▶ **Your instructions**: Report each line from the records where the string "none" turns up.

▶ **Data records**:

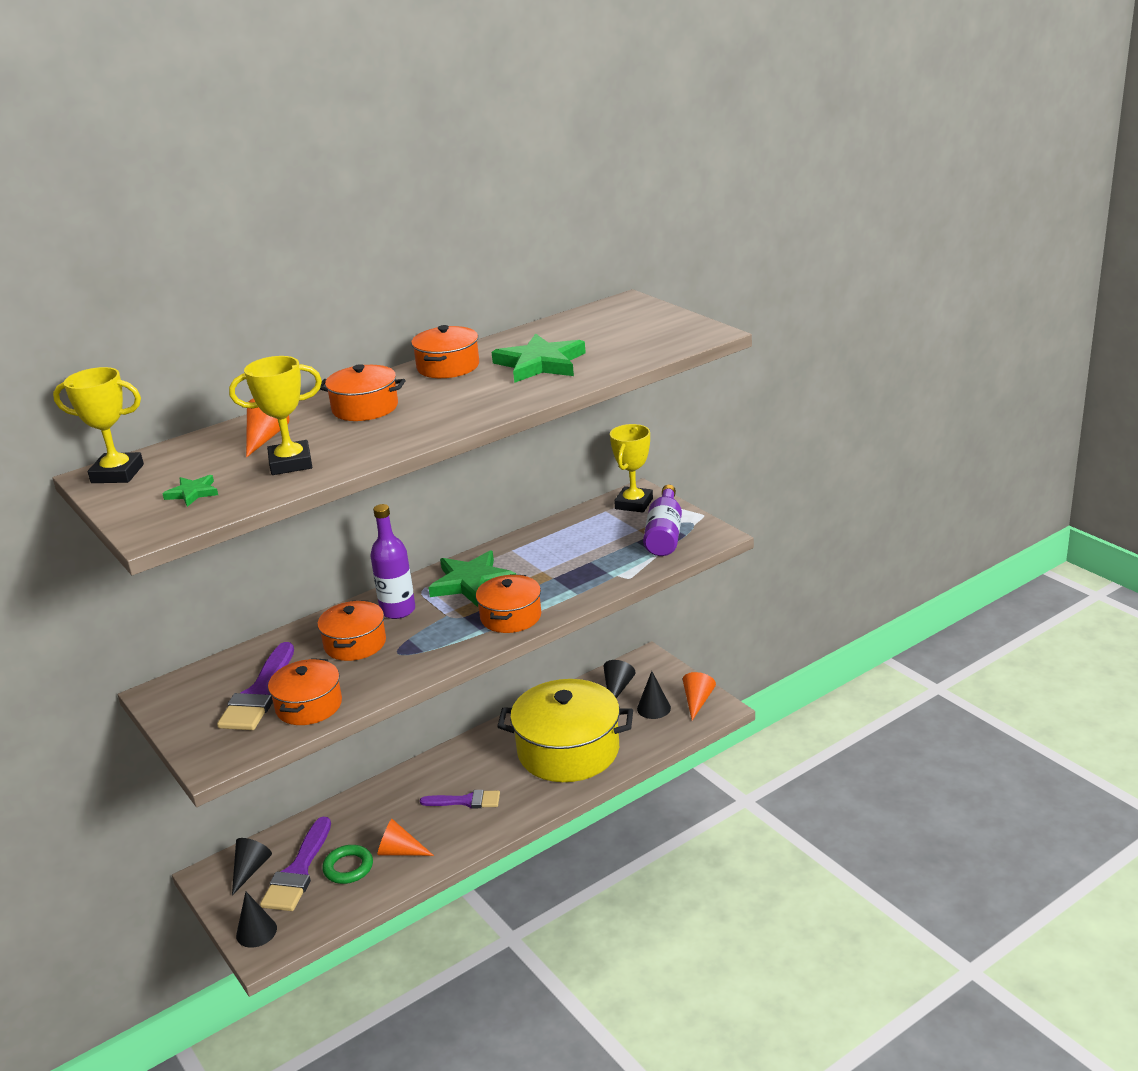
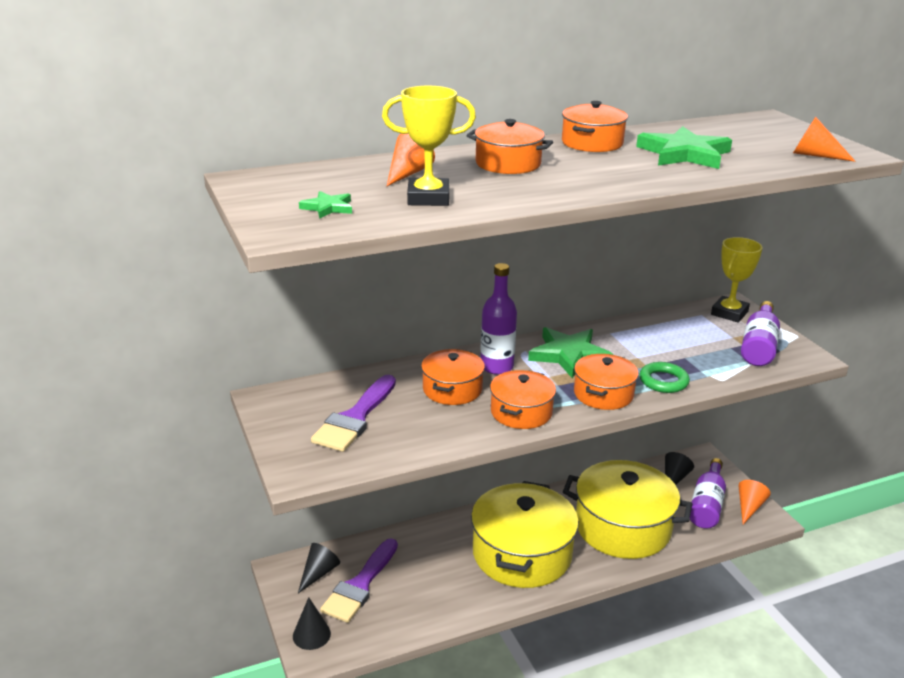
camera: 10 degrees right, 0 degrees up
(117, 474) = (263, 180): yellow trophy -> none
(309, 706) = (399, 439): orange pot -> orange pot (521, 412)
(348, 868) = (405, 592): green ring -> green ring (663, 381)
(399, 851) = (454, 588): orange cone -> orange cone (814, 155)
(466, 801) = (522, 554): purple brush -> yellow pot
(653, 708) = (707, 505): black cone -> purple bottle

...

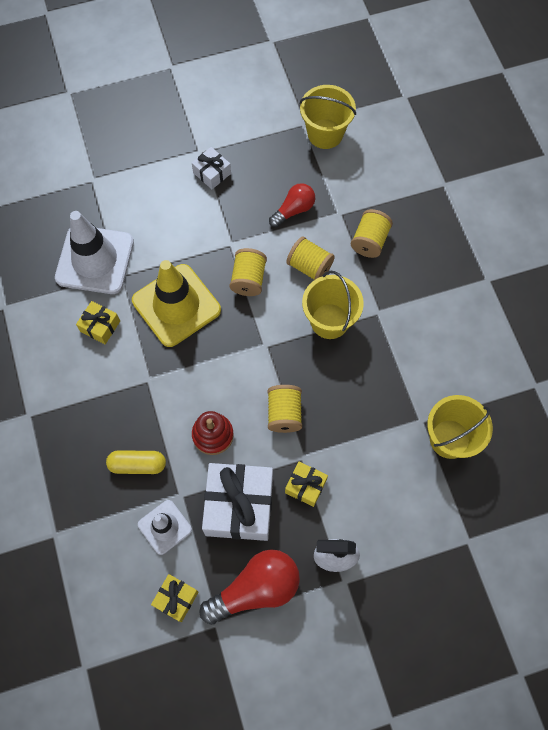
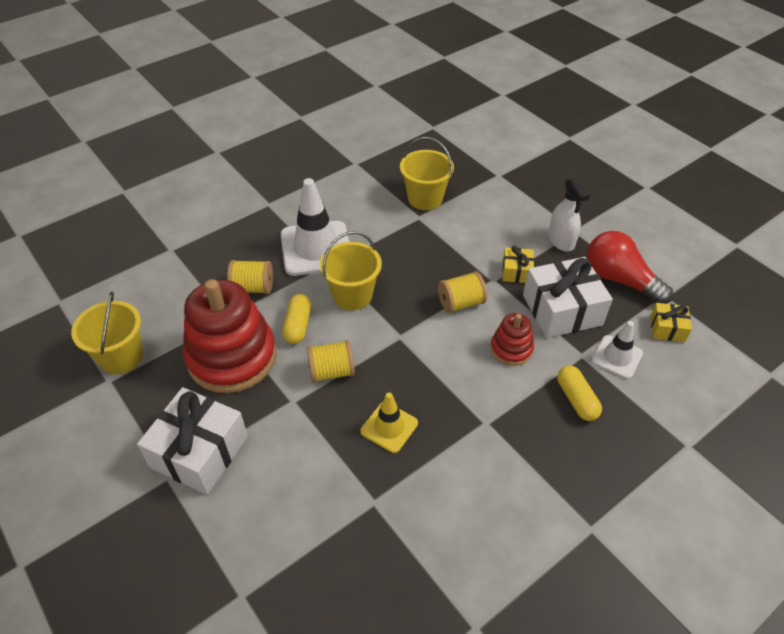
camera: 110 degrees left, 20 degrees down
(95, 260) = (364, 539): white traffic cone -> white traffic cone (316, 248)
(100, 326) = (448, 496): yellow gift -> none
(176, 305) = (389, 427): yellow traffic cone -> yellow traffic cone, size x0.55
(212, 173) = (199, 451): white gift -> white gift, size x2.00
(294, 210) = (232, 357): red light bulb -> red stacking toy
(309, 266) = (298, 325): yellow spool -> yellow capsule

==

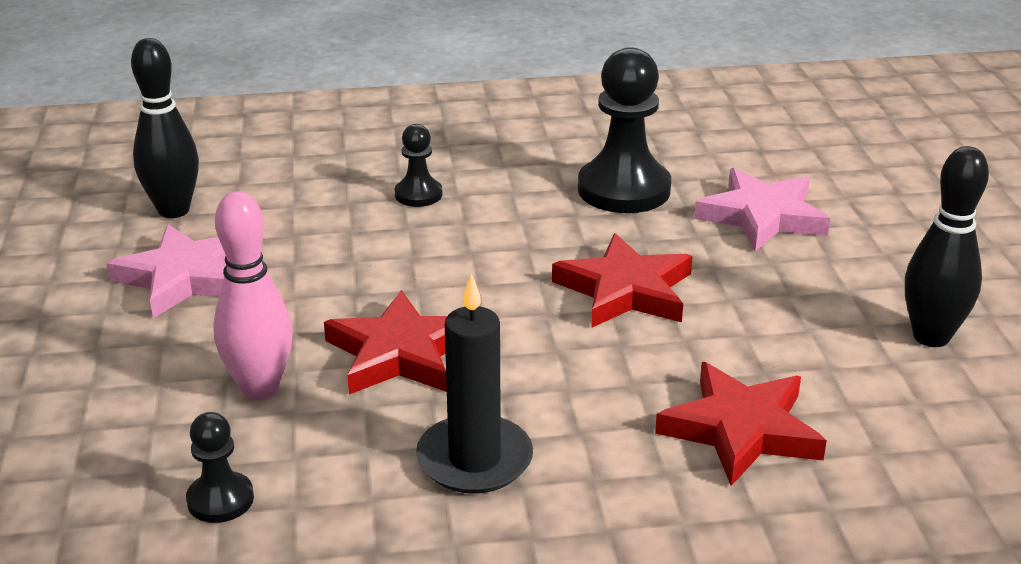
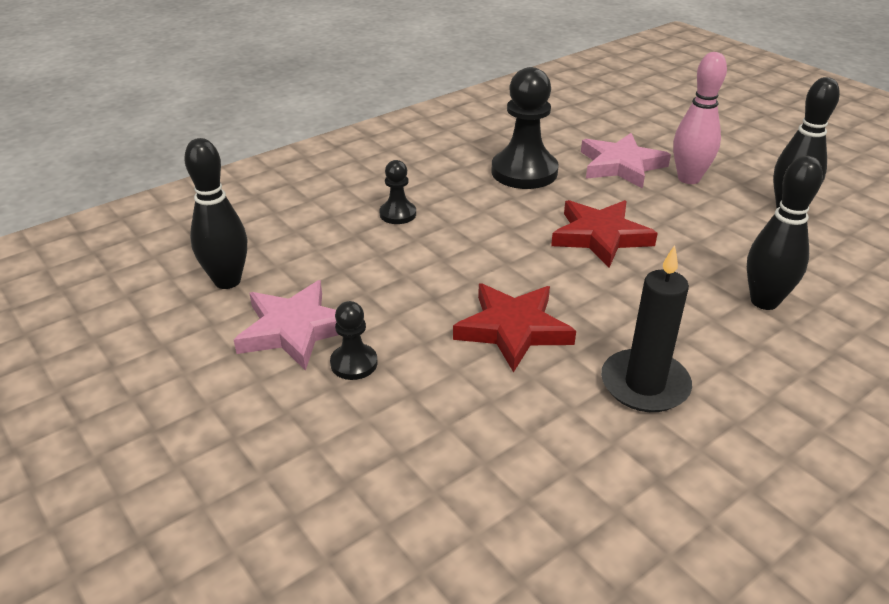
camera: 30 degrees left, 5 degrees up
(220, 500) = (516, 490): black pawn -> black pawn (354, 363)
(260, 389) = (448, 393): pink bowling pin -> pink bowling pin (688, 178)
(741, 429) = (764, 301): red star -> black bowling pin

▶ **Completed exercise**:
(117, 474) = (263, 180): yellow trophy -> none
(100, 326) = (448, 496): yellow gift -> none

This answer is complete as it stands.